Task to complete – Verbatim repeat, images excluded. Give each entry again as written.

Records from a collection
......
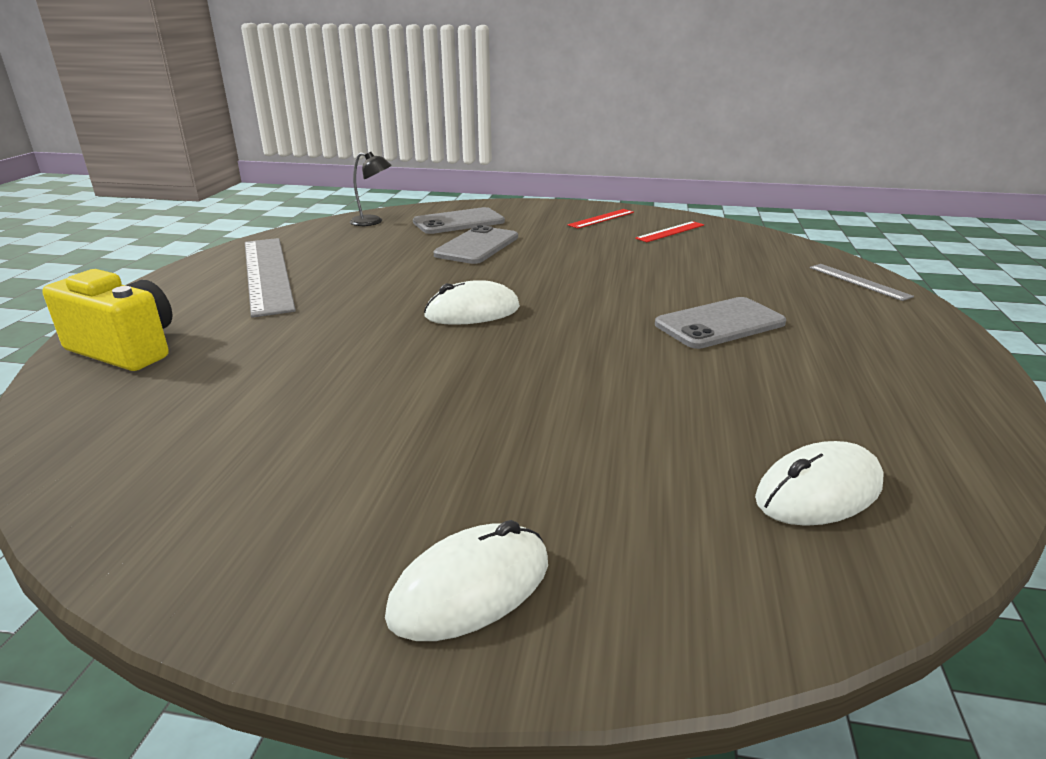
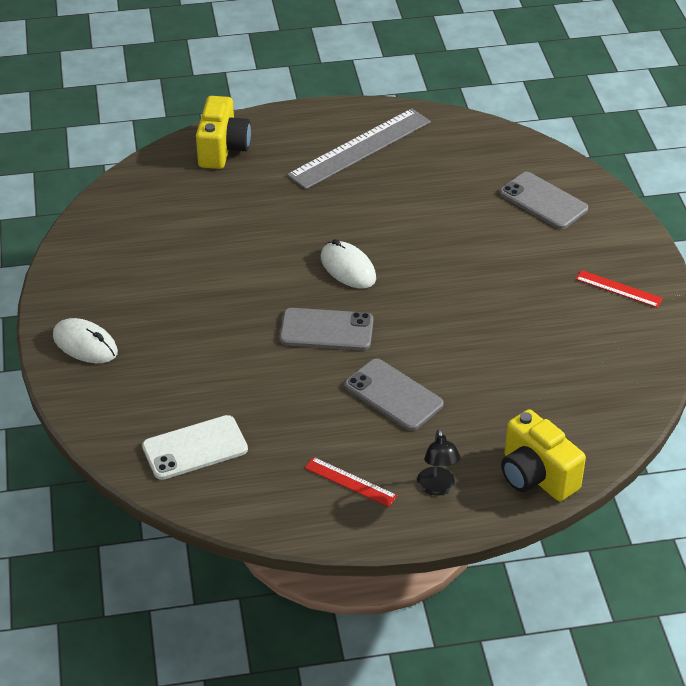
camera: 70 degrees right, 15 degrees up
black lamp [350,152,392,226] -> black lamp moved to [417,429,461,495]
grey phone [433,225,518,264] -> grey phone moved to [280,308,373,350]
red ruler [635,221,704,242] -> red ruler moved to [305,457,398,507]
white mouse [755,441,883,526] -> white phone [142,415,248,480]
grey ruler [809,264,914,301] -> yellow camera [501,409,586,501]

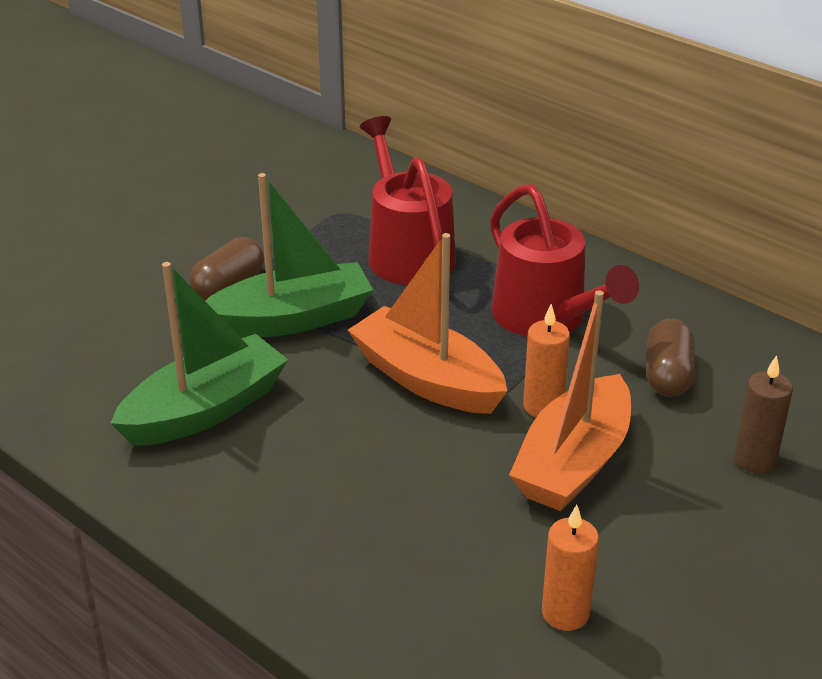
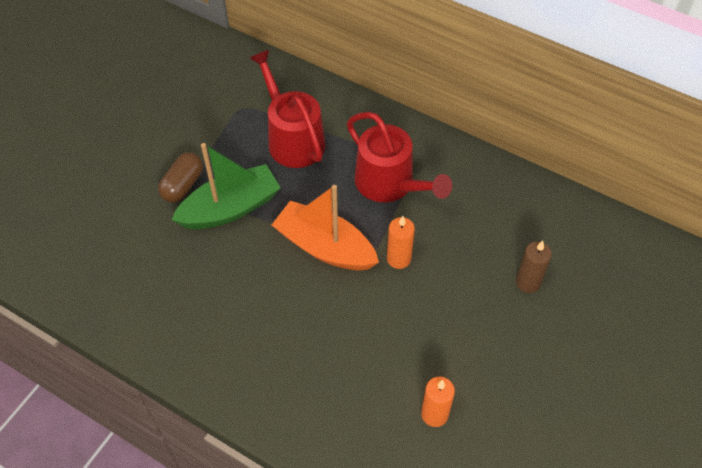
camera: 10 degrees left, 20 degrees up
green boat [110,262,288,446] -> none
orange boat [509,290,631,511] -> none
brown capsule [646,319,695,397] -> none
......
Output –
camera: 70 degrees right, 15 degrees up
black lamp [350,152,392,226] -> black lamp moved to [417,429,461,495]
grey phone [433,225,518,264] -> grey phone moved to [280,308,373,350]
red ruler [635,221,704,242] -> red ruler moved to [305,457,398,507]
white mouse [755,441,883,526] -> white phone [142,415,248,480]
grey ruler [809,264,914,301] -> yellow camera [501,409,586,501]

camera: 10 degrees left, 20 degrees up
green boat [110,262,288,446] -> none
orange boat [509,290,631,511] -> none
brown capsule [646,319,695,397] -> none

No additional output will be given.